Whenever a line of the records below contains the word "button", copy that line.

::: Records for the exercise

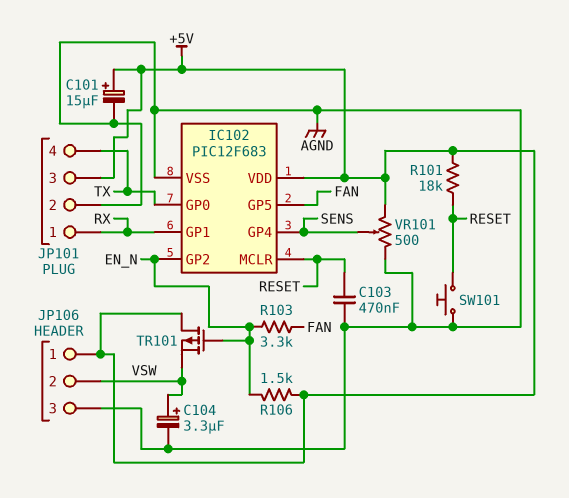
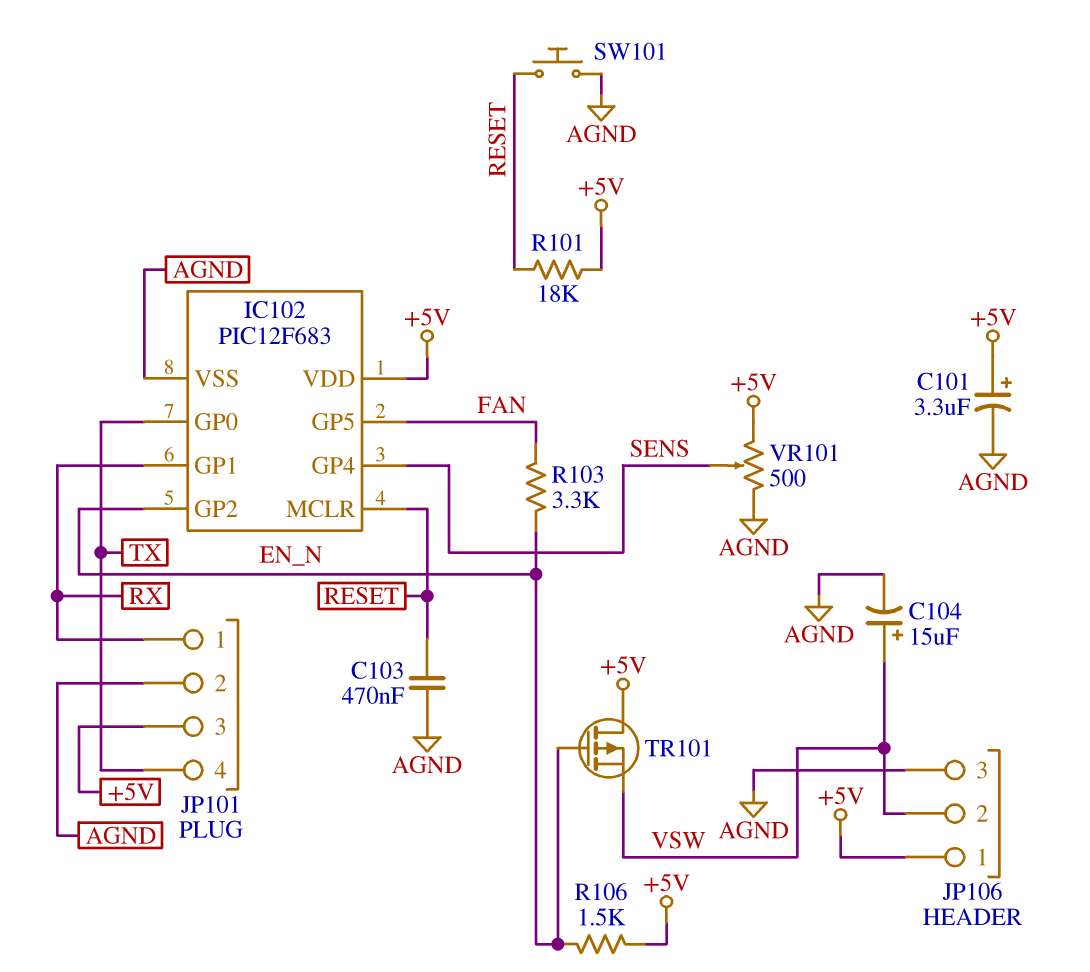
C101: 15uF (plus +5V, minus AGND) -> 3.3uF (plus +5V, minus AGND)
C104: 3.3uF (plus VSW, minus AGND) -> 15uF (plus VSW, minus AGND)

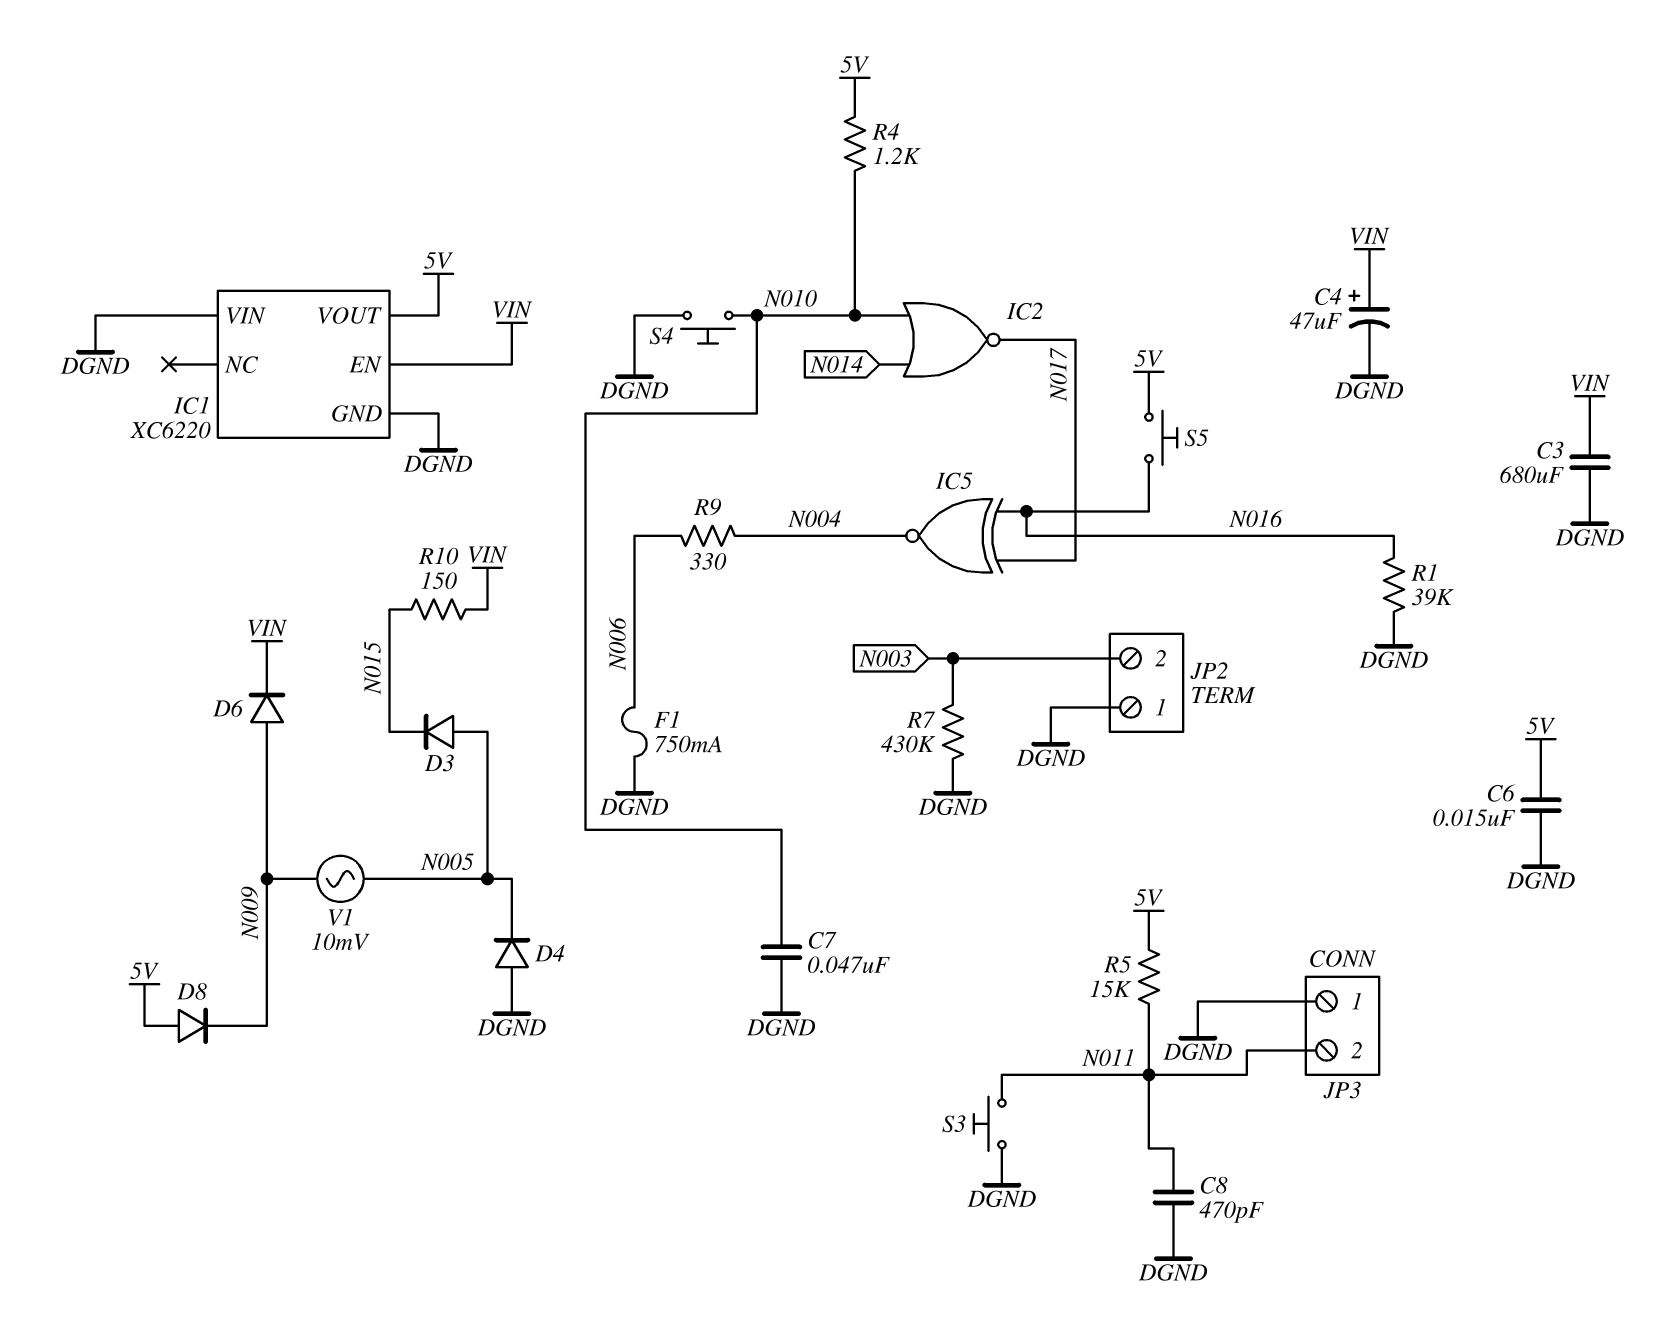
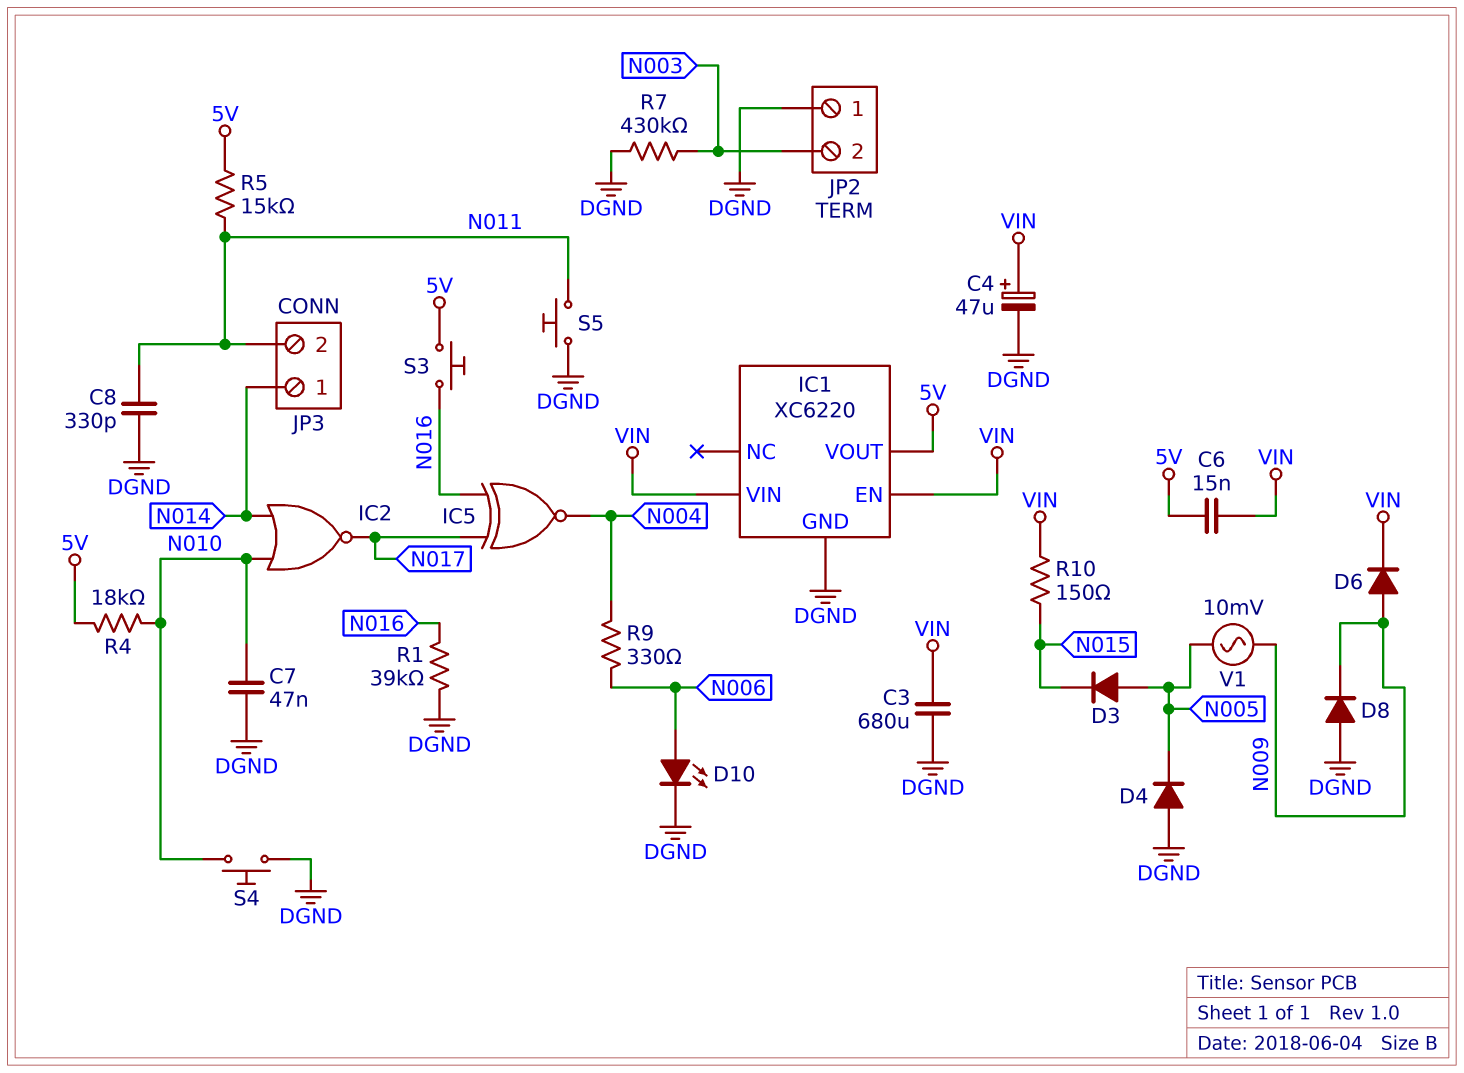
C6: 15nF (5V, DGND) -> 15nF (5V, VIN)
C8: 470pF (DGND, N011) -> 330pF (DGND, N011)
D8: diode (A 5V, K N009) -> diode (A DGND, K N009)
D10: none -> LED (A N006, K DGND)
F1: 750mA (DGND, N006) -> none
IC1 pin VIN: DGND -> VIN
JP3 pin 1: DGND -> N014
R4: 1.2k (5V, N010) -> 18k (5V, N010)
S3: button (DGND, N011) -> button (5V, N016)
S5: button (5V, N016) -> button (DGND, N011)

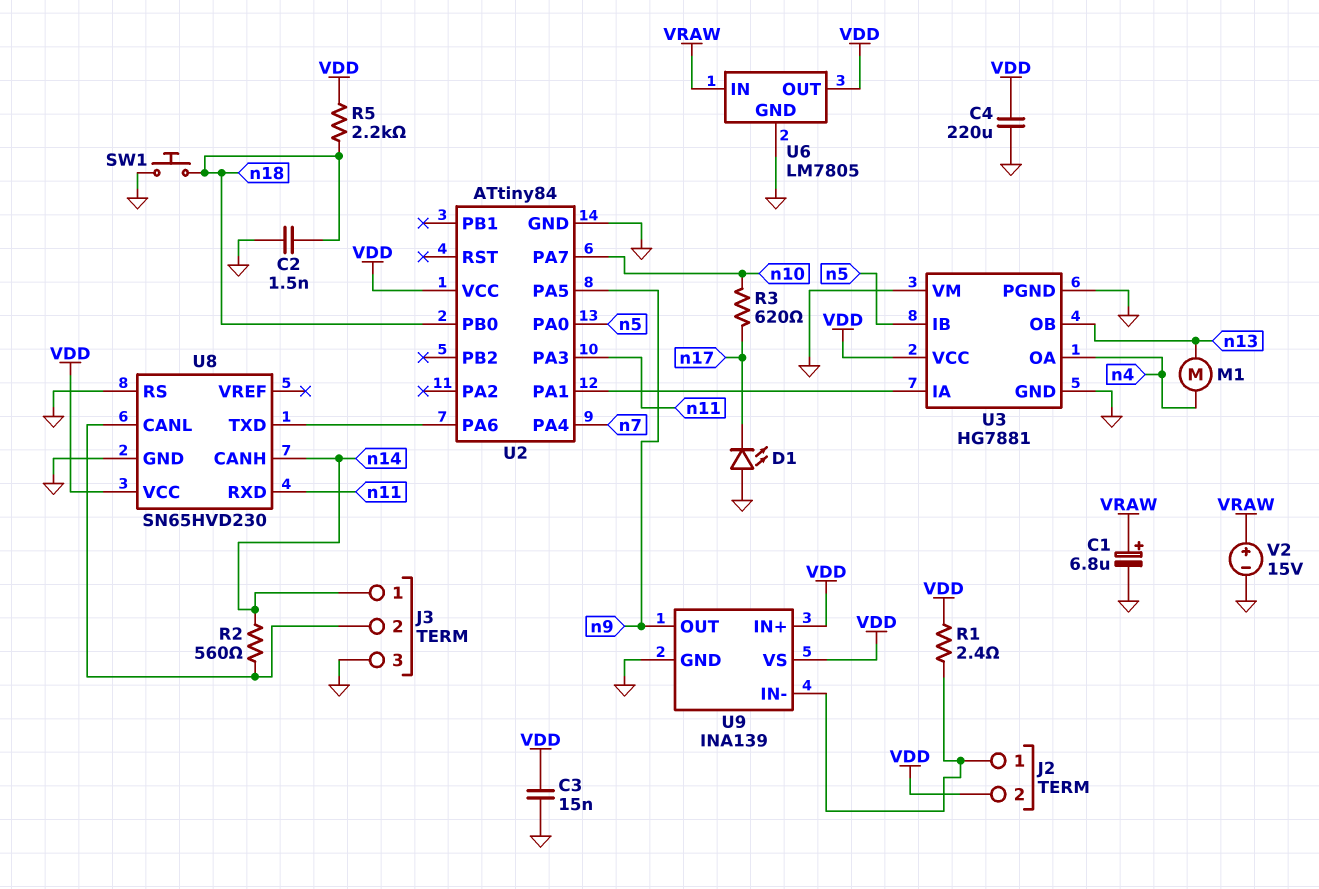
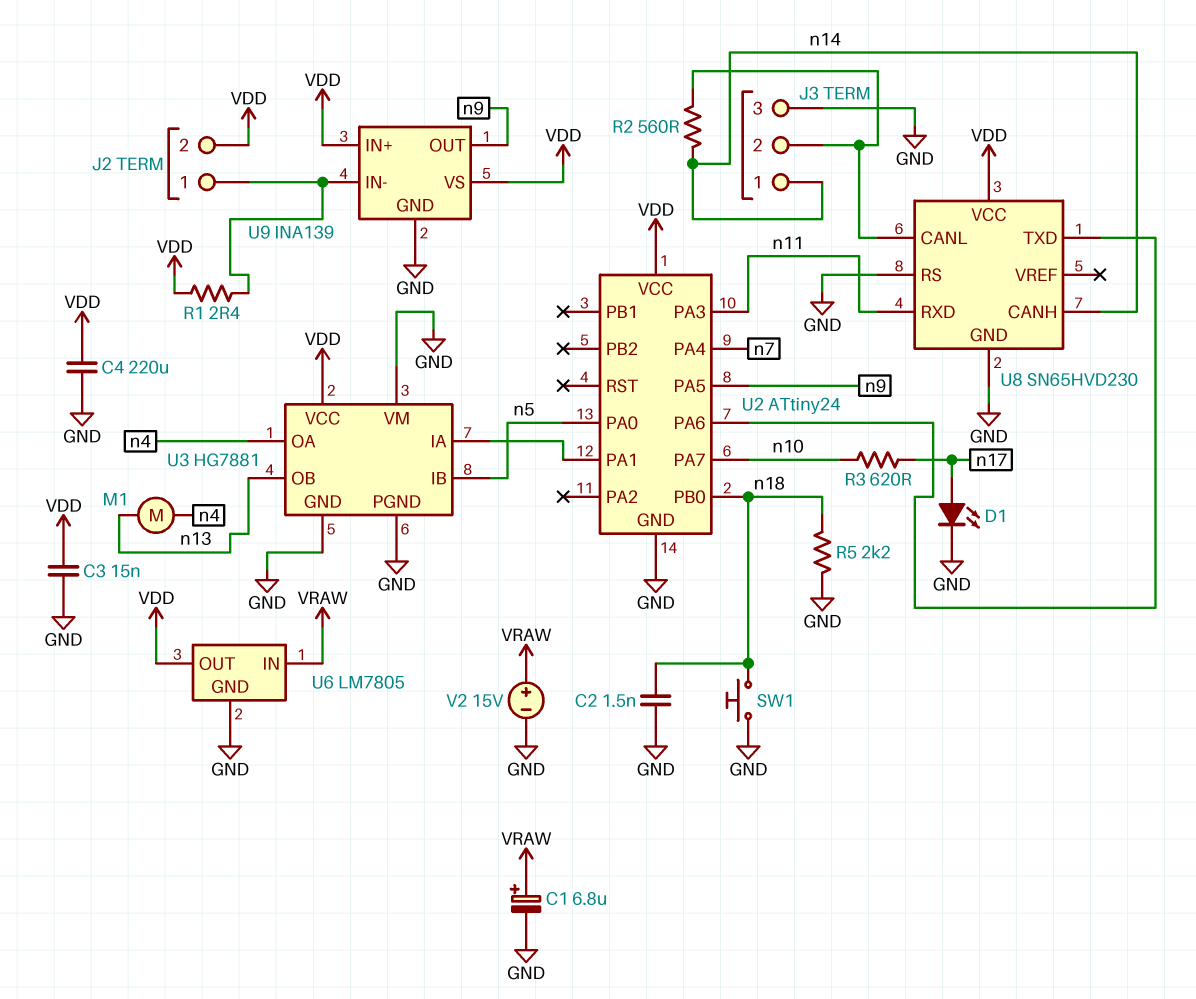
D1: LED (A GND, K n17) -> LED (A n17, K GND)
R5: 2.2k (VDD, n18) -> 2.2k (GND, n18)
U2: ATtiny84 -> ATtiny24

::::::

• _Answer to this exercise_
S3: button (DGND, N011) -> button (5V, N016)
S5: button (5V, N016) -> button (DGND, N011)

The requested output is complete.